- _PROBLEM TO SOLVE_:
Would you retype the listing word for word, skipping its pictures?

- _DATA FOR PROCESSING_:
▶
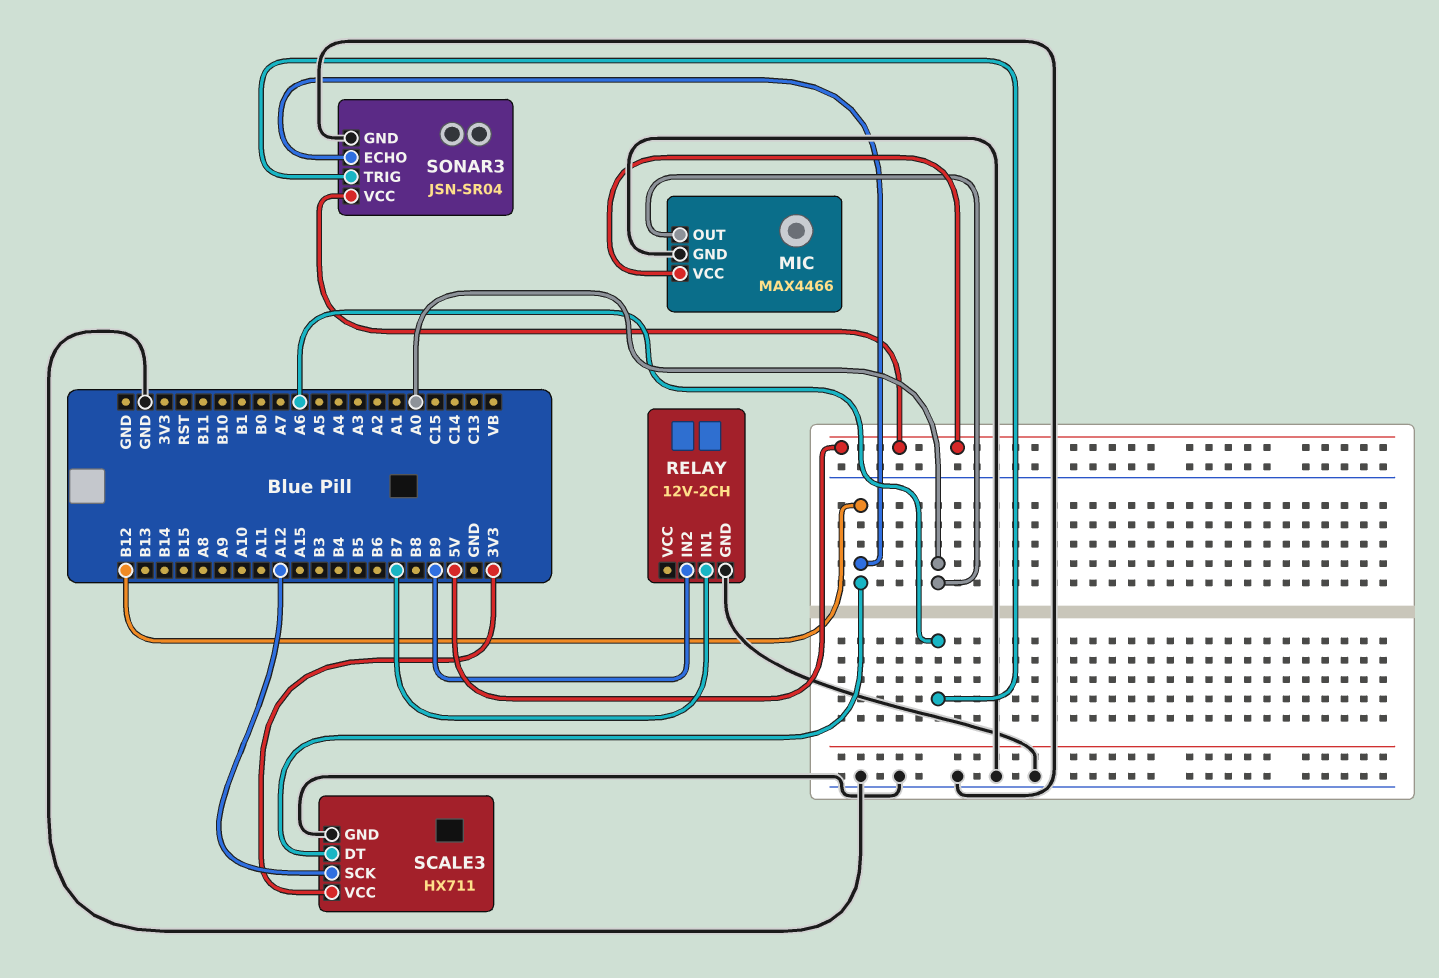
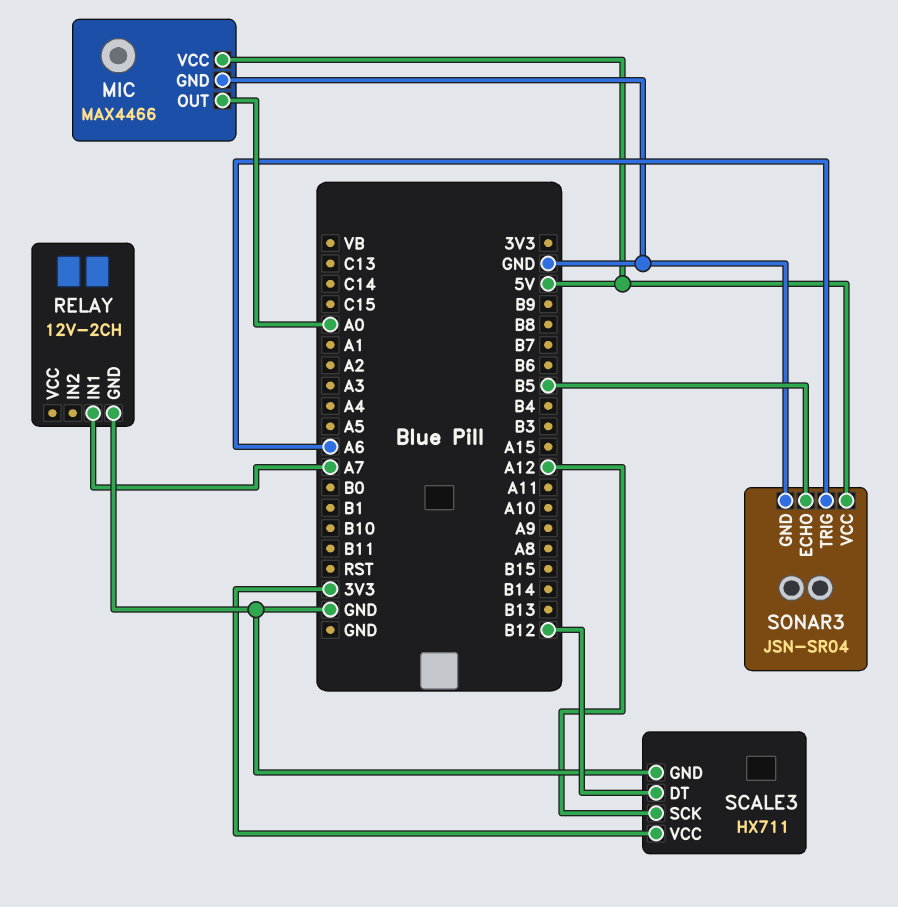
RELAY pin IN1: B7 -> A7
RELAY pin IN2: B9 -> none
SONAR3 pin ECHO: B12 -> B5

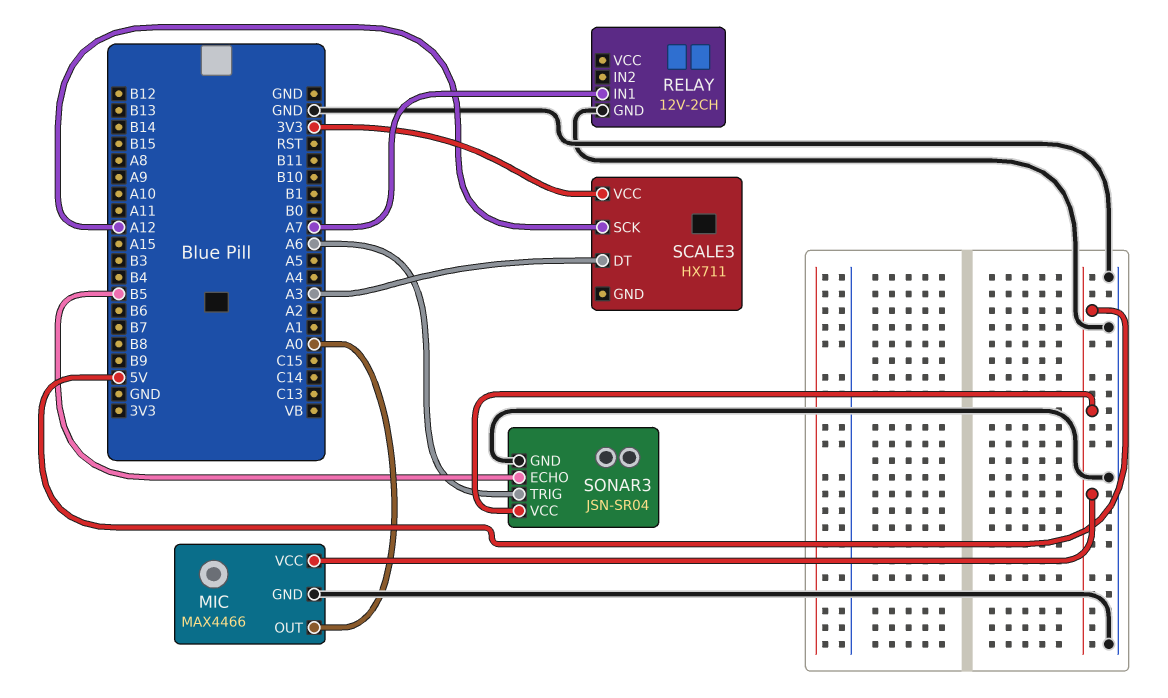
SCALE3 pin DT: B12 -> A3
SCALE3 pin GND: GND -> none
◀
- _REPLY TO THE TASK_:
RELAY pin IN1: B7 -> A7
RELAY pin IN2: B9 -> none
SONAR3 pin ECHO: B12 -> B5

SCALE3 pin DT: B12 -> A3
SCALE3 pin GND: GND -> none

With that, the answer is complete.